## GIVEN ENTRIES
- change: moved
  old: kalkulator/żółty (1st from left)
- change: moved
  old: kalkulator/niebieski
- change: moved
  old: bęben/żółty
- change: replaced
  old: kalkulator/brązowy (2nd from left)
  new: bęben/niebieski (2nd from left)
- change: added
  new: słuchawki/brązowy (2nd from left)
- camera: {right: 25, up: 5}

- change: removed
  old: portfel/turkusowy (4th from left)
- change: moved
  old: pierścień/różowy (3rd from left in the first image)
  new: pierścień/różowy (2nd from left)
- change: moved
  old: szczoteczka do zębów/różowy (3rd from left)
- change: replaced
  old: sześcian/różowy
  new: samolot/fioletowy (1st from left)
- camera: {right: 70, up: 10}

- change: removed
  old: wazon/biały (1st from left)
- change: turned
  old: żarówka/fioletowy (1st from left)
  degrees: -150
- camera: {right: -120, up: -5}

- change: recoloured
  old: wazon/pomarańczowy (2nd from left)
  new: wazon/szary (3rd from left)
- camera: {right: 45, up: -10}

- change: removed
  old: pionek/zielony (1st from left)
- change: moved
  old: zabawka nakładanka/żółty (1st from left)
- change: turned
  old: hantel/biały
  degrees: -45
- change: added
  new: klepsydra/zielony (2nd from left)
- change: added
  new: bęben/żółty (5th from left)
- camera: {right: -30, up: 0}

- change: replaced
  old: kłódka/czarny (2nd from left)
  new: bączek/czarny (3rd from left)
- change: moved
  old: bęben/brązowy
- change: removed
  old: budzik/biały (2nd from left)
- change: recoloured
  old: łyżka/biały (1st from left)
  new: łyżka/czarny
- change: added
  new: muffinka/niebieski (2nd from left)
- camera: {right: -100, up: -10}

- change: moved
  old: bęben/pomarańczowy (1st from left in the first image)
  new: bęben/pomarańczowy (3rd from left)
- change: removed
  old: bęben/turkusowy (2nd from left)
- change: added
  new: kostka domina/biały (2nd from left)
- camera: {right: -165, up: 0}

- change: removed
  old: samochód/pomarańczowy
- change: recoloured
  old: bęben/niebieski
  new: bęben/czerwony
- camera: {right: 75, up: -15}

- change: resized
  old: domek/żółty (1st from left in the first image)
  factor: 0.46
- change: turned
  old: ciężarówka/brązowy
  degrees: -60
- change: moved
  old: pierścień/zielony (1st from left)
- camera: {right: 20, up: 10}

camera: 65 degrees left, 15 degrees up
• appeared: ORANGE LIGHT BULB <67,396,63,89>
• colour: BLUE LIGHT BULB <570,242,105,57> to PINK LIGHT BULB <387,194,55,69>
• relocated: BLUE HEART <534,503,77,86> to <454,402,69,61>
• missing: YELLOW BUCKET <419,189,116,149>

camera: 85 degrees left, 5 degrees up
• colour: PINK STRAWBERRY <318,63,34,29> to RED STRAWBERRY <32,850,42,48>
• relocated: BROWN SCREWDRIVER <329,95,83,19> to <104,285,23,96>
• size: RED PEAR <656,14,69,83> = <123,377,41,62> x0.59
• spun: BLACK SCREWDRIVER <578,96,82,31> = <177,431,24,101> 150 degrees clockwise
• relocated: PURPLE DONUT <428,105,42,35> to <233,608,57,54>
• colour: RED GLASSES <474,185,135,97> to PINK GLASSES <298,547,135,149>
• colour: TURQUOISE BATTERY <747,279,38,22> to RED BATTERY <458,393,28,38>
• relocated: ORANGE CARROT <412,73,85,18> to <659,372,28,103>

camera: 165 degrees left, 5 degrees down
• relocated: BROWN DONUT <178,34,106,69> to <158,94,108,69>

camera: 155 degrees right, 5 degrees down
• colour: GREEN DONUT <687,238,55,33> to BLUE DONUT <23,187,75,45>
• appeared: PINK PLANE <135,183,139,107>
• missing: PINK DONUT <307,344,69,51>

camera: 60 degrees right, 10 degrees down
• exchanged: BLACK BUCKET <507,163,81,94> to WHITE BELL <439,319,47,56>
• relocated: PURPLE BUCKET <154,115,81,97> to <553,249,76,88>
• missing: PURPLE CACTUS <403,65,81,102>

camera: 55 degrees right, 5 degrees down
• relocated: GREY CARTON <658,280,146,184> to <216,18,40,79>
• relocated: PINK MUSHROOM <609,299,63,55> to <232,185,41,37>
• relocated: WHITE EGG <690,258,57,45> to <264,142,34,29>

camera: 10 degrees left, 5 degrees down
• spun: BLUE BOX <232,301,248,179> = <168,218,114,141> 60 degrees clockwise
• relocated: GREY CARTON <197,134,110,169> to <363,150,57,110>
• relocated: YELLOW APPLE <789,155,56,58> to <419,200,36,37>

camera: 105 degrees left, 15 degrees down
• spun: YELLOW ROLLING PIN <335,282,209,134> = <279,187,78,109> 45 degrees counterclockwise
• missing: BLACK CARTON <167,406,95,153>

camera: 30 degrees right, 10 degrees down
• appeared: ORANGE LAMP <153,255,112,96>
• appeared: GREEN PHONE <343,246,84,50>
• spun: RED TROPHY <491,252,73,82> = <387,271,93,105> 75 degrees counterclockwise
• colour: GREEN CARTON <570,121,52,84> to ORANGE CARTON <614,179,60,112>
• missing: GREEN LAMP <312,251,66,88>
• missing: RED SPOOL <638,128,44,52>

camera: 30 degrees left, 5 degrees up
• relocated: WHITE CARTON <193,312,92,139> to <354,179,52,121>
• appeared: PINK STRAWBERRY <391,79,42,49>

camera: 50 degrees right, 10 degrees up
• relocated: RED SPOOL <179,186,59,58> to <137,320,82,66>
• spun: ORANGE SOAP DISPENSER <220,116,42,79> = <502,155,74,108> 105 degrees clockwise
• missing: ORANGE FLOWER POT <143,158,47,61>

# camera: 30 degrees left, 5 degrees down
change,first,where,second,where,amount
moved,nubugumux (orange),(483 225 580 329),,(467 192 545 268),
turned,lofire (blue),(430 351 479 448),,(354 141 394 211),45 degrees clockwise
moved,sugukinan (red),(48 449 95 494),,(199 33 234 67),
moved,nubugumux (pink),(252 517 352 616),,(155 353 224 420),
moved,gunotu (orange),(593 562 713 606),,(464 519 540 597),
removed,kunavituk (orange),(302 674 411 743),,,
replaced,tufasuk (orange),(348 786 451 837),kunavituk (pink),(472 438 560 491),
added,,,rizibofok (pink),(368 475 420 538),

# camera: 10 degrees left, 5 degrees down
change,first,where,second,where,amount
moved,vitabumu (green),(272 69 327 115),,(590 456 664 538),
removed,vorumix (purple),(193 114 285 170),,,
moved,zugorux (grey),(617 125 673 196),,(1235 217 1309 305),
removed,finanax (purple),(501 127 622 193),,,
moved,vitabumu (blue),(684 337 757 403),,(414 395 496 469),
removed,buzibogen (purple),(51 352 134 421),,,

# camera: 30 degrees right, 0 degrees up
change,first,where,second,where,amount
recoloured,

## AIM OF THE TASK
What lines in the entries above include the string "BULB"? Return each one.

## ANSWER SECTION
• appeared: ORANGE LIGHT BULB <67,396,63,89>
• colour: BLUE LIGHT BULB <570,242,105,57> to PINK LIGHT BULB <387,194,55,69>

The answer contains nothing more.